▸ What the task requires
Starting with the first line below, extract each line through the one that contains "(196, 250) = (259, 292): black", inclusive, excluding pictures.

▸ Excerpted records
-- -- --

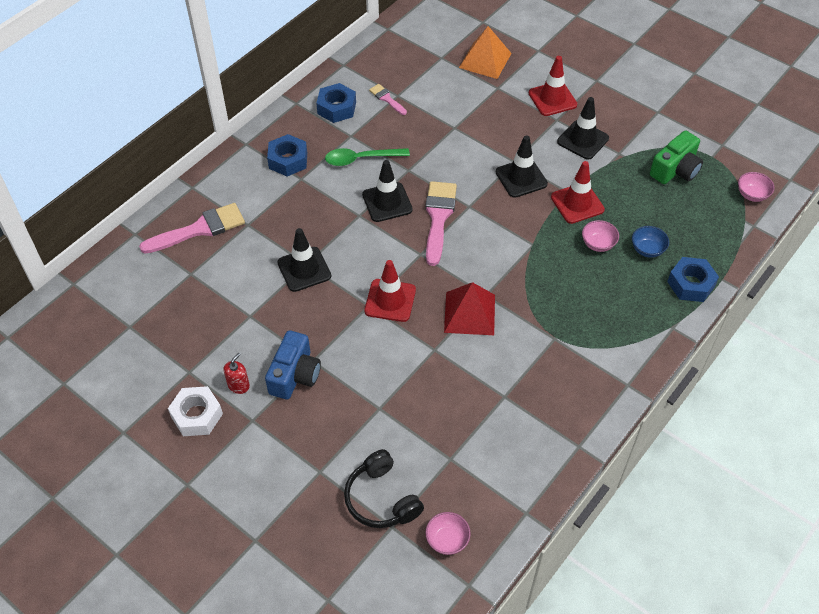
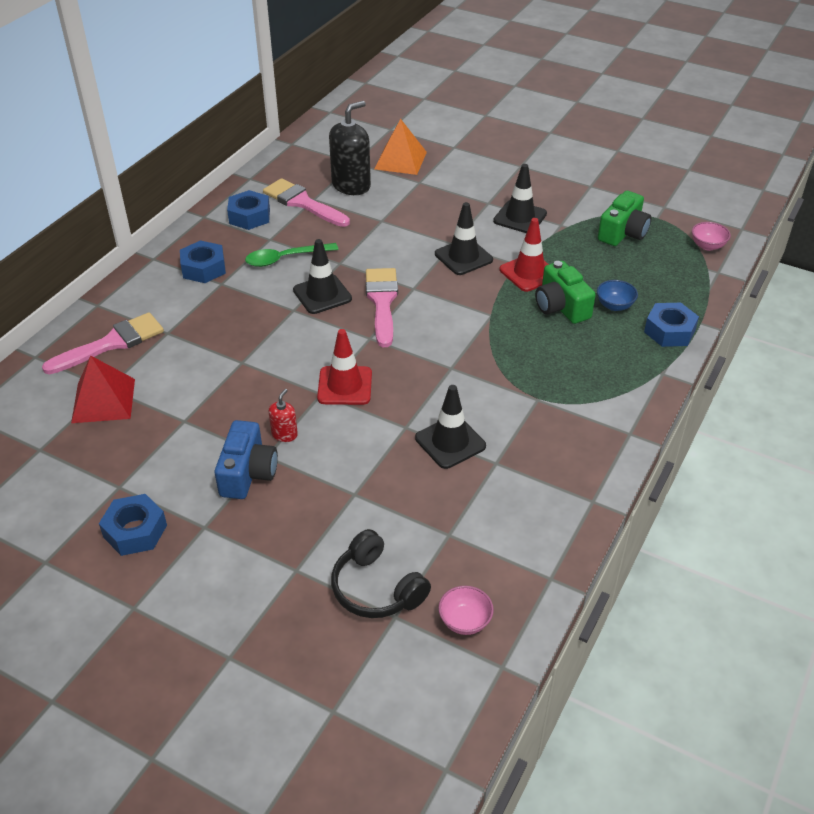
camera: 10 degrees left, 10 degrees down
(197, 415) = (135, 531): white nut -> blue nut
(238, 385) = (182, 493): red soap dispenser -> red soap dispenser (284, 434)
(304, 269) = (240, 368): black traffic cone -> black traffic cone (450, 442)
(386, 99) = (302, 203): pink brush -> pink brush, size x1.93
(434, 84) = (351, 185): none -> black soap dispenser
(469, 313) = (437, 387): red pyramid -> red pyramid (103, 400)
(552, 99) = (479, 186): red traffic cone -> none
(598, 244) = (561, 306): pink bowl -> green camera

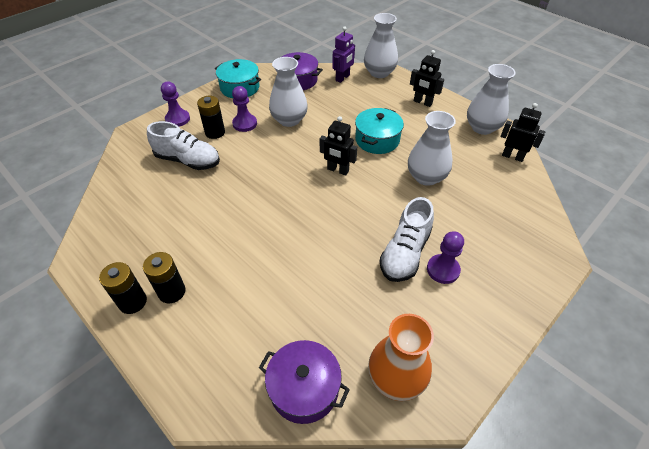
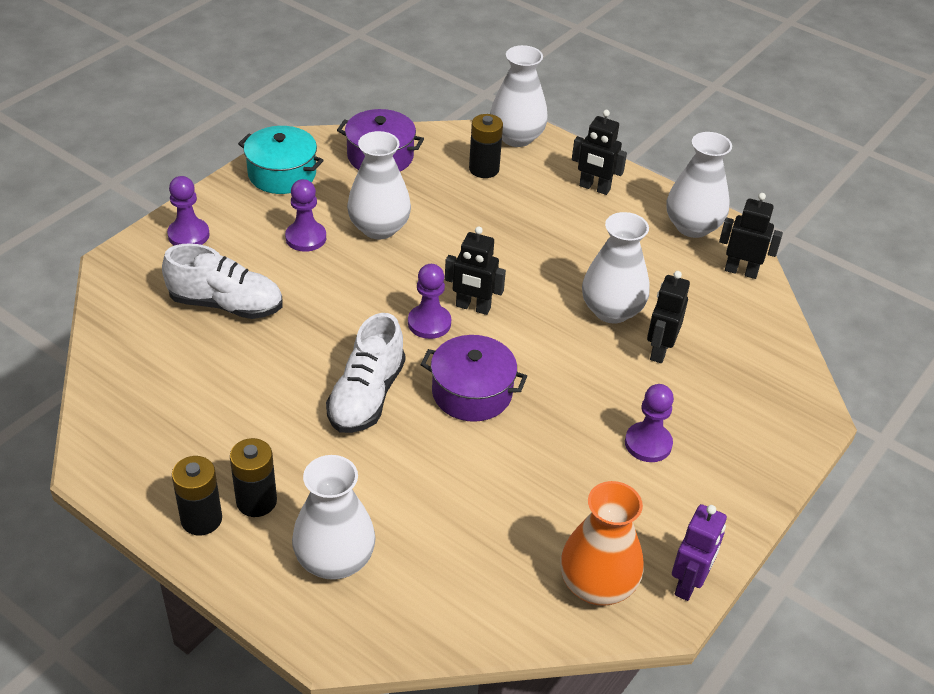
camera: 10 degrees left, 5 degrees down
(213, 340) = (334, 560): none -> white vase
(215, 132) = (259, 255): black battery -> black battery (484, 169)
(304, 388) = (475, 608): purple pot -> purple pot (472, 392)
(308, 179) = (429, 323): none -> purple pawn
(342, 78) = (456, 149): purple robot -> purple robot (689, 583)
(377, 140) = (528, 255): turquoise pot -> none
(405, 253) = (591, 424): white shoe -> white shoe (366, 396)
(455, 205) = (659, 350): none -> black robot

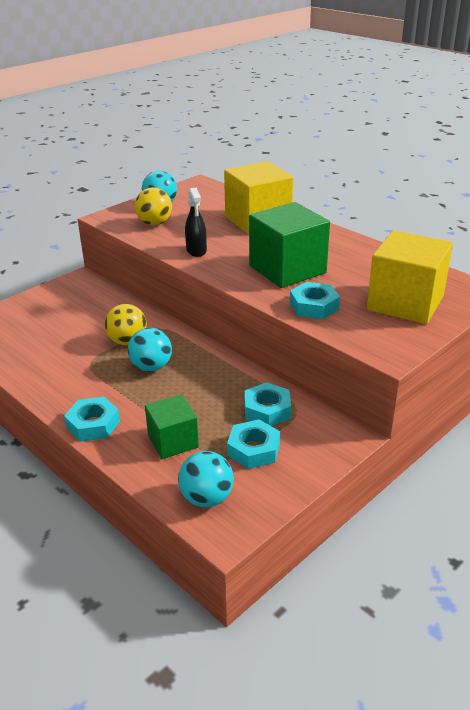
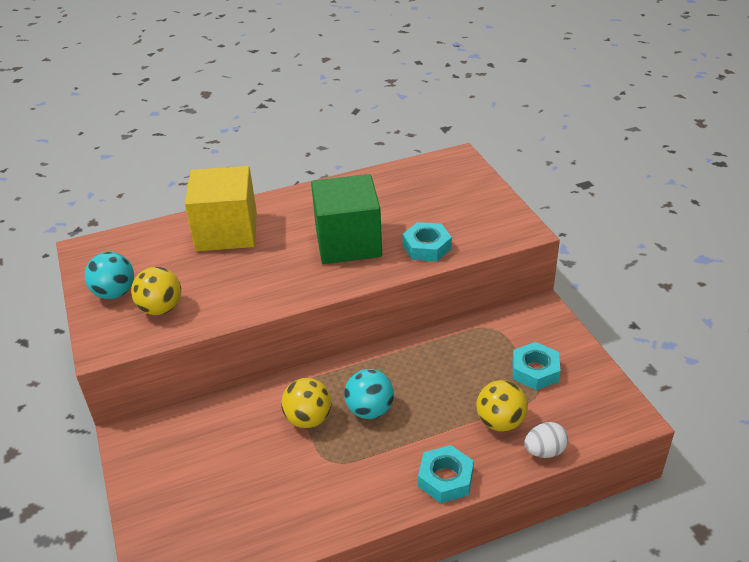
camera: 65 degrees left, 5 degrees up
(149, 477) = (544, 451): none -> white egg
(173, 441) = (500, 422): green cube -> yellow ball
(196, 250) = (259, 292): black spray bottle -> none
(206, 498) = (586, 418): turquoise ball -> none
(267, 410) = (484, 346): turquoise nut -> none
(405, 303) = (453, 198): yellow cube -> none

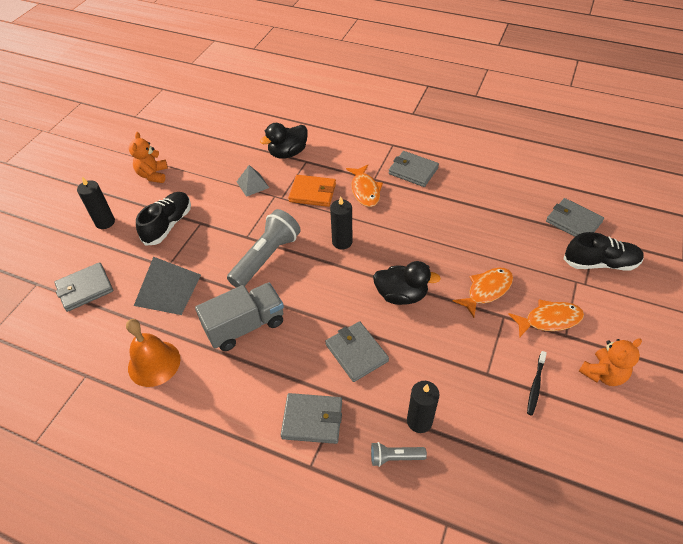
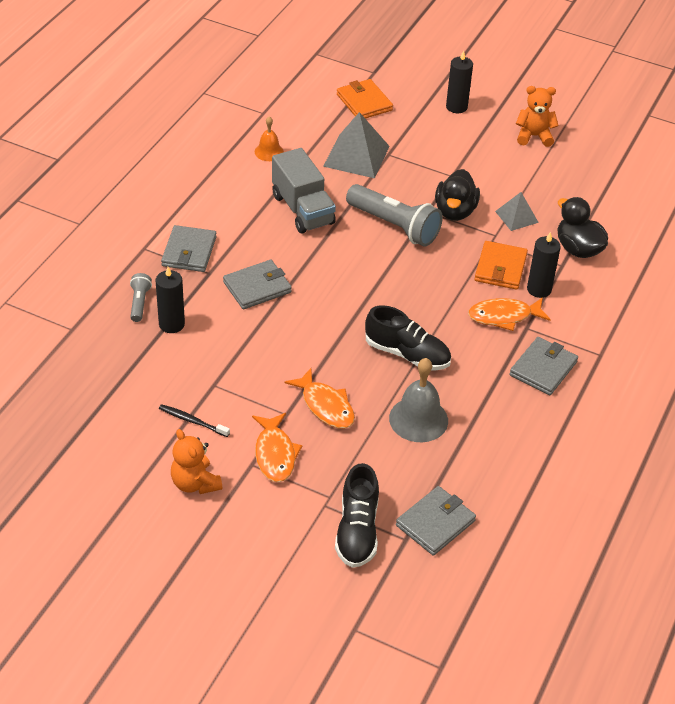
camera: 90 degrees right, 5 degrees down
(85, 288) = (364, 102): grey wallet -> orange wallet
(154, 363) = (269, 152): orange bell -> orange bell, size x0.59
(168, 225) = (450, 152): black shoe -> black shoe (407, 354)
(342, 242) = (414, 288): black candle -> black candle (539, 289)
(401, 295) = (328, 330): black duck -> black duck (455, 211)
(482, 234) = (418, 419): none -> grey bell

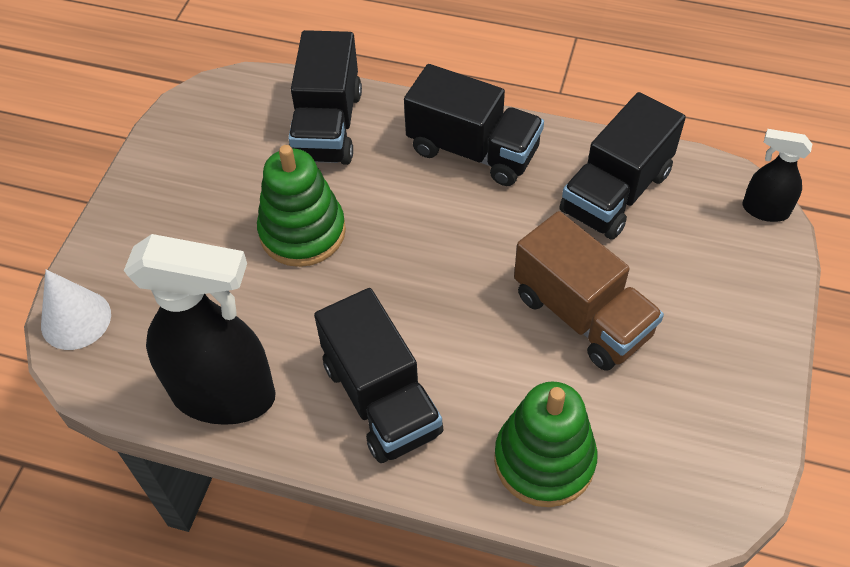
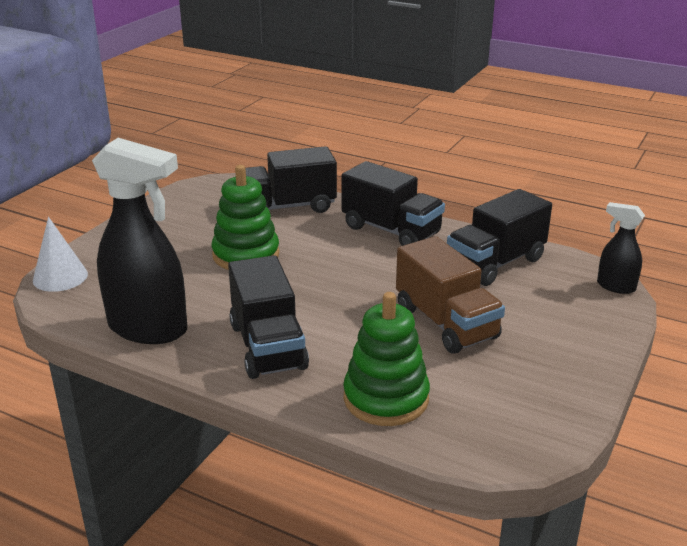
camera: 10 degrees right, 25 degrees down
(327, 126) = (287, 207): black truck -> black truck turned 60 degrees clockwise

-- -- --

▸ Answer to this exercise
camera: 10 degrees left, 10 degrees down
(197, 415) = (135, 531): white nut -> blue nut
(238, 385) = (182, 493): red soap dispenser -> red soap dispenser (284, 434)
(304, 269) = (240, 368): black traffic cone -> black traffic cone (450, 442)
(386, 99) = (302, 203): pink brush -> pink brush, size x1.93
(434, 84) = (351, 185): none -> black soap dispenser
(469, 313) = (437, 387): red pyramid -> red pyramid (103, 400)
(552, 99) = (479, 186): red traffic cone -> none
(598, 244) = (561, 306): pink bowl -> green camera

camera: 10 degrees left, 5 degrees down
(213, 340) = (334, 560): none -> white vase
(215, 132) = (259, 255): black battery -> black battery (484, 169)
(304, 388) = (475, 608): purple pot -> purple pot (472, 392)
(308, 179) = (429, 323): none -> purple pawn
(342, 78) = (456, 149): purple robot -> purple robot (689, 583)
(377, 140) = (528, 255): turquoise pot -> none
(405, 253) = (591, 424): white shoe -> white shoe (366, 396)
(455, 205) = (659, 350): none -> black robot

camera: 65 degrees left, 5 degrees up
(149, 477) = (544, 451): none -> white egg
(173, 441) = (500, 422): green cube -> yellow ball
(196, 250) = (259, 292): black spray bottle -> none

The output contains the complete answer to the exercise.